### WHAT IS REQUIRED
A word-for-word repeat of all the data is the goal.

-------- EXERCISE DATA --------

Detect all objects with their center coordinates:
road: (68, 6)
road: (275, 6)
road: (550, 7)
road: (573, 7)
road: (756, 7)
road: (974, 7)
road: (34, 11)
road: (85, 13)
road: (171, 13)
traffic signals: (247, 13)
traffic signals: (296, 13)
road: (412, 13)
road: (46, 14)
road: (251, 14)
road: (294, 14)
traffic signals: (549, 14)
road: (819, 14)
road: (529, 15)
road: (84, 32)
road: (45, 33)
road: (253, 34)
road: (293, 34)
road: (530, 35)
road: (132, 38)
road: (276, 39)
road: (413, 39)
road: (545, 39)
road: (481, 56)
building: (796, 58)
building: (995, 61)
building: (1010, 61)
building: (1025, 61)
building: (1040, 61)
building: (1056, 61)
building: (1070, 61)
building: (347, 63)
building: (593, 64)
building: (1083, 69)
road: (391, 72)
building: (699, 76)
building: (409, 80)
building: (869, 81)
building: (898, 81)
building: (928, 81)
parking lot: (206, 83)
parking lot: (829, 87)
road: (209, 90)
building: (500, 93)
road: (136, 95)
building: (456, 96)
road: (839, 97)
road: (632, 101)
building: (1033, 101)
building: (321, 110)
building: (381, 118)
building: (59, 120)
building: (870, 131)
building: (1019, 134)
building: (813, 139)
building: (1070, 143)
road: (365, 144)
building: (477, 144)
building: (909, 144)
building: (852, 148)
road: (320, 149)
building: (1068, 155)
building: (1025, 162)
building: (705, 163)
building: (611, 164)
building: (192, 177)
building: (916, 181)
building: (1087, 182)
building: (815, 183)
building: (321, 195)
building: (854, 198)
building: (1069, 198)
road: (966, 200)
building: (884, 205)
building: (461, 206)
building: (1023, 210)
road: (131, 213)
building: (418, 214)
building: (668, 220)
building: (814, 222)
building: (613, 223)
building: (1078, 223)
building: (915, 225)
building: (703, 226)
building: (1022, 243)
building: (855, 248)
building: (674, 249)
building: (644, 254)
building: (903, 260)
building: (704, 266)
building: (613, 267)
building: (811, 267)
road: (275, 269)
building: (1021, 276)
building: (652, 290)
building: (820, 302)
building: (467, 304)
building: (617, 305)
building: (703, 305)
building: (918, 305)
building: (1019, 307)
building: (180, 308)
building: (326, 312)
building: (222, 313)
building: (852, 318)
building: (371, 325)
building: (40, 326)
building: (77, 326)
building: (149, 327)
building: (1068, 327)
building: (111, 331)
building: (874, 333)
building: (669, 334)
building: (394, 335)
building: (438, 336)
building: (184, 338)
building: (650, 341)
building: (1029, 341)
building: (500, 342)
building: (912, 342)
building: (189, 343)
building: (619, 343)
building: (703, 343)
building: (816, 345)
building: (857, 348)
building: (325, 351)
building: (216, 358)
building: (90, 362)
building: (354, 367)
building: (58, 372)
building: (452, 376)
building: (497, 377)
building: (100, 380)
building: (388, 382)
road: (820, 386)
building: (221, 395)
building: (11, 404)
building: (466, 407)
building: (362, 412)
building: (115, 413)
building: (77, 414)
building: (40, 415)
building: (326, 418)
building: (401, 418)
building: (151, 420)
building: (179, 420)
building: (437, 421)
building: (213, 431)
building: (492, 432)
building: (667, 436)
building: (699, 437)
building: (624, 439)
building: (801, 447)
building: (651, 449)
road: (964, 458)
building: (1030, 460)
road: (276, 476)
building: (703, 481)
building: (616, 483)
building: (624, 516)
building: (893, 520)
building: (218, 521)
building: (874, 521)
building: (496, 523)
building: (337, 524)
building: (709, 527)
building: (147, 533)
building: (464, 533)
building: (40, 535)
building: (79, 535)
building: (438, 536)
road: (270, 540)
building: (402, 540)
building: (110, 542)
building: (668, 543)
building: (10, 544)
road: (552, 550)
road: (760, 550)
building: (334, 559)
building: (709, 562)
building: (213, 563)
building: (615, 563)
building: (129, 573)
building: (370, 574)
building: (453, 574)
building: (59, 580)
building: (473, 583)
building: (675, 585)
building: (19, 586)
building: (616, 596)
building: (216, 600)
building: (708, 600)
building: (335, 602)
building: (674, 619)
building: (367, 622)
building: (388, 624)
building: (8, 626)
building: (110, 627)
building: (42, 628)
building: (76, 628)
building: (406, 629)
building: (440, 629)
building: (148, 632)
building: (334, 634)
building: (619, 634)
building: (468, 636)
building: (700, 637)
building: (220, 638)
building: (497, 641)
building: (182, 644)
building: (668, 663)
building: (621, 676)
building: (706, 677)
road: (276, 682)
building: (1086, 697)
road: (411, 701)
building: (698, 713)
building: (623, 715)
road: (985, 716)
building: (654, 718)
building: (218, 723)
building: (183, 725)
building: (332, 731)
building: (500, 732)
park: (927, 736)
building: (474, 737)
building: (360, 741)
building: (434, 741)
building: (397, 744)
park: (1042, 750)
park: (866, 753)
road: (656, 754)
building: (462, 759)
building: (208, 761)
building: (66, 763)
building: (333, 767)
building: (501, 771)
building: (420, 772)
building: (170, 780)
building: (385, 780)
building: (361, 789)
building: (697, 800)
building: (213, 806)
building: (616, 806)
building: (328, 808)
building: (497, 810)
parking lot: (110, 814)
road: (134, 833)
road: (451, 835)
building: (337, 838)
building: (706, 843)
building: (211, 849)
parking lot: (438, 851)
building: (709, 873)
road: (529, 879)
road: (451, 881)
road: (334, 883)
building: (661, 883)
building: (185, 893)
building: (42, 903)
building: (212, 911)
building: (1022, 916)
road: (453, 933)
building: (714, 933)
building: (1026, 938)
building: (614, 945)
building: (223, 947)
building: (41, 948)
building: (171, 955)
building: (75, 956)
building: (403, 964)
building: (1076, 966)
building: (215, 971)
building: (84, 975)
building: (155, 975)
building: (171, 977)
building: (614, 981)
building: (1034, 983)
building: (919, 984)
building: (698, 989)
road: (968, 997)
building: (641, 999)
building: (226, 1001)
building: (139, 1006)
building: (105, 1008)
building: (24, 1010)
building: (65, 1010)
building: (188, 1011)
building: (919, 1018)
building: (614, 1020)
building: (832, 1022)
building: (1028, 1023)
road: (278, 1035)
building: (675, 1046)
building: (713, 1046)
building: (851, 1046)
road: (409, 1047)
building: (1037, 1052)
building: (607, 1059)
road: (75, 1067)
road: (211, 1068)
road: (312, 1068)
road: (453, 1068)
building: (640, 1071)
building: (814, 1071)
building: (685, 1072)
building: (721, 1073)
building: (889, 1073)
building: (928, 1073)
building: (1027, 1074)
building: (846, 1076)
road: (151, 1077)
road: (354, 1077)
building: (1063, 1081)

--------

### SOLUTION FOR THIS EXERCISE
Detect all objects with their center coordinates:
road: (68, 6)
road: (275, 6)
road: (550, 7)
road: (573, 7)
road: (756, 7)
road: (974, 7)
road: (34, 11)
road: (85, 13)
road: (171, 13)
traffic signals: (247, 13)
traffic signals: (296, 13)
road: (412, 13)
road: (46, 14)
road: (251, 14)
road: (294, 14)
traffic signals: (549, 14)
road: (819, 14)
road: (529, 15)
road: (84, 32)
road: (45, 33)
road: (253, 34)
road: (293, 34)
road: (530, 35)
road: (132, 38)
road: (276, 39)
road: (413, 39)
road: (545, 39)
road: (481, 56)
building: (796, 58)
building: (995, 61)
building: (1010, 61)
building: (1025, 61)
building: (1040, 61)
building: (1056, 61)
building: (1070, 61)
building: (347, 63)
building: (593, 64)
building: (1083, 69)
road: (391, 72)
building: (699, 76)
building: (409, 80)
building: (869, 81)
building: (898, 81)
building: (928, 81)
parking lot: (206, 83)
parking lot: (829, 87)
road: (209, 90)
building: (500, 93)
road: (136, 95)
building: (456, 96)
road: (839, 97)
road: (632, 101)
building: (1033, 101)
building: (321, 110)
building: (381, 118)
building: (59, 120)
building: (870, 131)
building: (1019, 134)
building: (813, 139)
building: (1070, 143)
road: (365, 144)
building: (477, 144)
building: (909, 144)
building: (852, 148)
road: (320, 149)
building: (1068, 155)
building: (1025, 162)
building: (705, 163)
building: (611, 164)
building: (192, 177)
building: (916, 181)
building: (1087, 182)
building: (815, 183)
building: (321, 195)
building: (854, 198)
building: (1069, 198)
road: (966, 200)
building: (884, 205)
building: (461, 206)
building: (1023, 210)
road: (131, 213)
building: (418, 214)
building: (668, 220)
building: (814, 222)
building: (613, 223)
building: (1078, 223)
building: (915, 225)
building: (703, 226)
building: (1022, 243)
building: (855, 248)
building: (674, 249)
building: (644, 254)
building: (903, 260)
building: (704, 266)
building: (613, 267)
building: (811, 267)
road: (275, 269)
building: (1021, 276)
building: (652, 290)
building: (820, 302)
building: (467, 304)
building: (617, 305)
building: (703, 305)
building: (918, 305)
building: (1019, 307)
building: (180, 308)
building: (326, 312)
building: (222, 313)
building: (852, 318)
building: (371, 325)
building: (40, 326)
building: (77, 326)
building: (149, 327)
building: (1068, 327)
building: (111, 331)
building: (874, 333)
building: (669, 334)
building: (394, 335)
building: (438, 336)
building: (184, 338)
building: (650, 341)
building: (1029, 341)
building: (500, 342)
building: (912, 342)
building: (189, 343)
building: (619, 343)
building: (703, 343)
building: (816, 345)
building: (857, 348)
building: (325, 351)
building: (216, 358)
building: (90, 362)
building: (354, 367)
building: (58, 372)
building: (452, 376)
building: (497, 377)
building: (100, 380)
building: (388, 382)
road: (820, 386)
building: (221, 395)
building: (11, 404)
building: (466, 407)
building: (362, 412)
building: (115, 413)
building: (77, 414)
building: (40, 415)
building: (326, 418)
building: (401, 418)
building: (151, 420)
building: (179, 420)
building: (437, 421)
building: (213, 431)
building: (492, 432)
building: (667, 436)
building: (699, 437)
building: (624, 439)
building: (801, 447)
building: (651, 449)
road: (964, 458)
building: (1030, 460)
road: (276, 476)
building: (703, 481)
building: (616, 483)
building: (624, 516)
building: (893, 520)
building: (218, 521)
building: (874, 521)
building: (496, 523)
building: (337, 524)
building: (709, 527)
building: (147, 533)
building: (464, 533)
building: (40, 535)
building: (79, 535)
building: (438, 536)
road: (270, 540)
building: (402, 540)
building: (110, 542)
building: (668, 543)
building: (10, 544)
road: (552, 550)
road: (760, 550)
building: (334, 559)
building: (709, 562)
building: (213, 563)
building: (615, 563)
building: (129, 573)
building: (370, 574)
building: (453, 574)
building: (59, 580)
building: (473, 583)
building: (675, 585)
building: (19, 586)
building: (616, 596)
building: (216, 600)
building: (708, 600)
building: (335, 602)
building: (674, 619)
building: (367, 622)
building: (388, 624)
building: (8, 626)
building: (110, 627)
building: (42, 628)
building: (76, 628)
building: (406, 629)
building: (440, 629)
building: (148, 632)
building: (334, 634)
building: (619, 634)
building: (468, 636)
building: (700, 637)
building: (220, 638)
building: (497, 641)
building: (182, 644)
building: (668, 663)
building: (621, 676)
building: (706, 677)
road: (276, 682)
building: (1086, 697)
road: (411, 701)
building: (698, 713)
building: (623, 715)
road: (985, 716)
building: (654, 718)
building: (218, 723)
building: (183, 725)
building: (332, 731)
building: (500, 732)
park: (927, 736)
building: (474, 737)
building: (360, 741)
building: (434, 741)
building: (397, 744)
park: (1042, 750)
park: (866, 753)
road: (656, 754)
building: (462, 759)
building: (208, 761)
building: (66, 763)
building: (333, 767)
building: (501, 771)
building: (420, 772)
building: (170, 780)
building: (385, 780)
building: (361, 789)
building: (697, 800)
building: (213, 806)
building: (616, 806)
building: (328, 808)
building: (497, 810)
parking lot: (110, 814)
road: (134, 833)
road: (451, 835)
building: (337, 838)
building: (706, 843)
building: (211, 849)
parking lot: (438, 851)
building: (709, 873)
road: (529, 879)
road: (451, 881)
road: (334, 883)
building: (661, 883)
building: (185, 893)
building: (42, 903)
building: (212, 911)
building: (1022, 916)
road: (453, 933)
building: (714, 933)
building: (1026, 938)
building: (614, 945)
building: (223, 947)
building: (41, 948)
building: (171, 955)
building: (75, 956)
building: (403, 964)
building: (1076, 966)
building: (215, 971)
building: (84, 975)
building: (155, 975)
building: (171, 977)
building: (614, 981)
building: (1034, 983)
building: (919, 984)
building: (698, 989)
road: (968, 997)
building: (641, 999)
building: (226, 1001)
building: (139, 1006)
building: (105, 1008)
building: (24, 1010)
building: (65, 1010)
building: (188, 1011)
building: (919, 1018)
building: (614, 1020)
building: (832, 1022)
building: (1028, 1023)
road: (278, 1035)
building: (675, 1046)
building: (713, 1046)
building: (851, 1046)
road: (409, 1047)
building: (1037, 1052)
building: (607, 1059)
road: (75, 1067)
road: (211, 1068)
road: (312, 1068)
road: (453, 1068)
building: (640, 1071)
building: (814, 1071)
building: (685, 1072)
building: (721, 1073)
building: (889, 1073)
building: (928, 1073)
building: (1027, 1074)
building: (846, 1076)
road: (151, 1077)
road: (354, 1077)
building: (1063, 1081)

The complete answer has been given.